---- Entries supplied

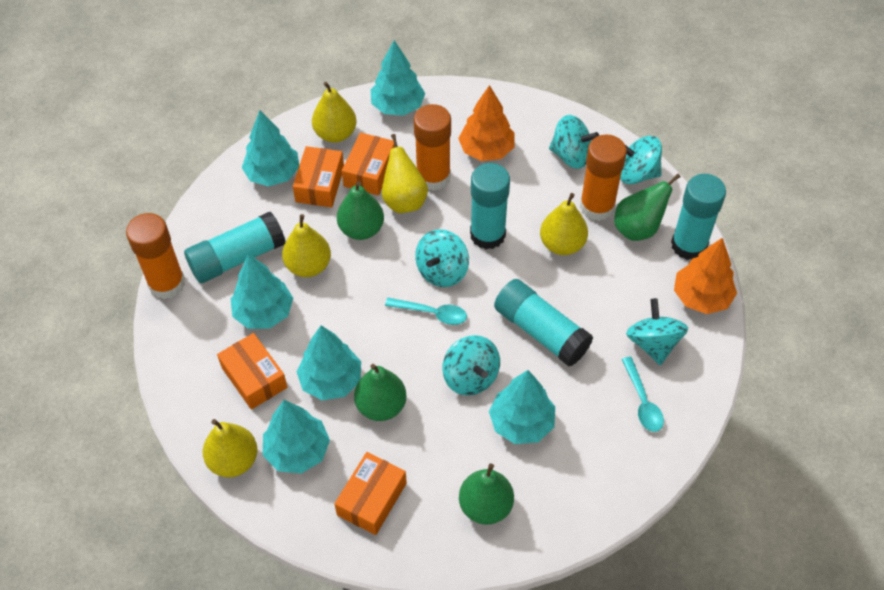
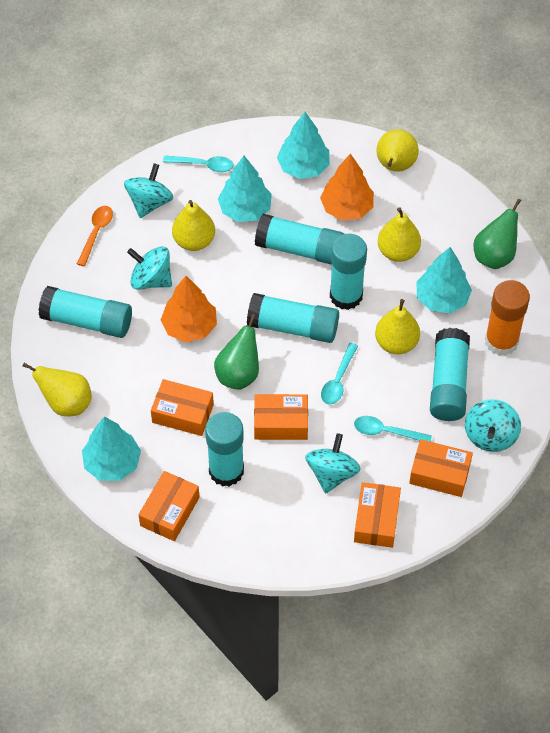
green pear: 4 -> 2
orange box: 4 -> 5
orange glue stick: 3 -> 1
orange spoon: 0 -> 1
turquoise glue stick: 4 -> 6
turquoise spinning top: 5 -> 4
turquoise spoon: 2 -> 3
turquoise tree: 6 -> 4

--------

Problem to work on: The full text of the data above, exact and without pictures, is what to return.

Exercise answer:
green pear: 4 -> 2
orange box: 4 -> 5
orange glue stick: 3 -> 1
orange spoon: 0 -> 1
turquoise glue stick: 4 -> 6
turquoise spinning top: 5 -> 4
turquoise spoon: 2 -> 3
turquoise tree: 6 -> 4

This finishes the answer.